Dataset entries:
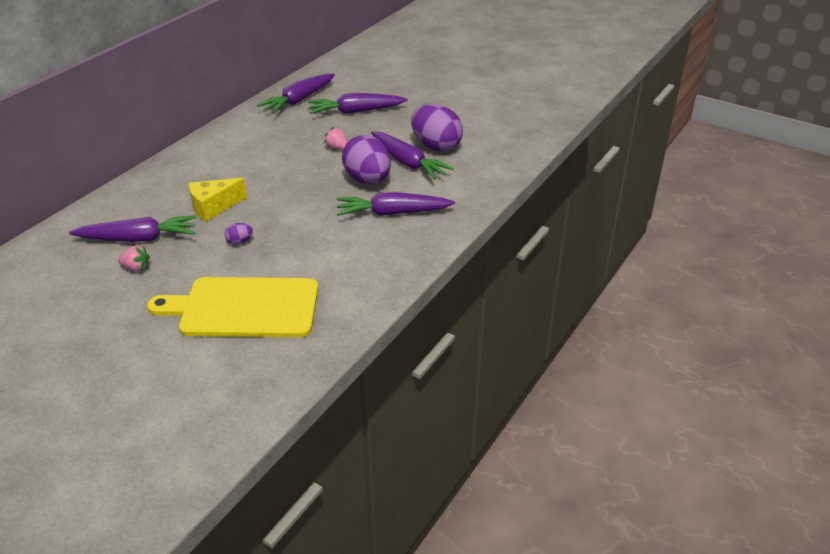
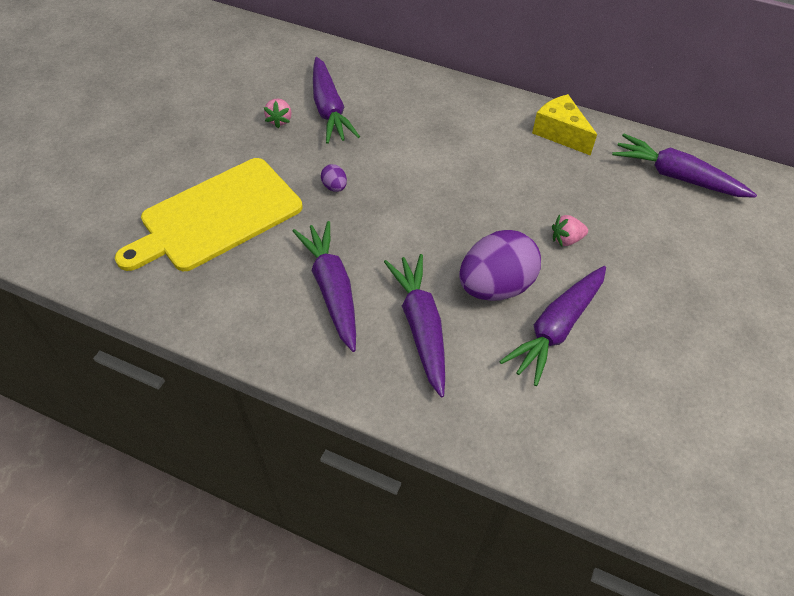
camera: 80 degrees right, 15 degrees up
(213, 207) = (397, 151): yellow cheese -> yellow cheese (560, 133)
(244, 308) = (217, 216): yellow cutting board -> yellow cutting board turned 120 degrees counterclockwise
(337, 148) = (566, 239): pink strawberry -> pink strawberry turned 135 degrees counterclockwise
(356, 111) = (676, 244): purple carrot -> purple carrot (332, 289)
(436, 146) = (617, 360): purple egg -> none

§ **Description of the task**
From the records above, return each line where "purple" occurs.

§ **Response for this exercise**
(356, 111) = (676, 244): purple carrot -> purple carrot (332, 289)
(436, 146) = (617, 360): purple egg -> none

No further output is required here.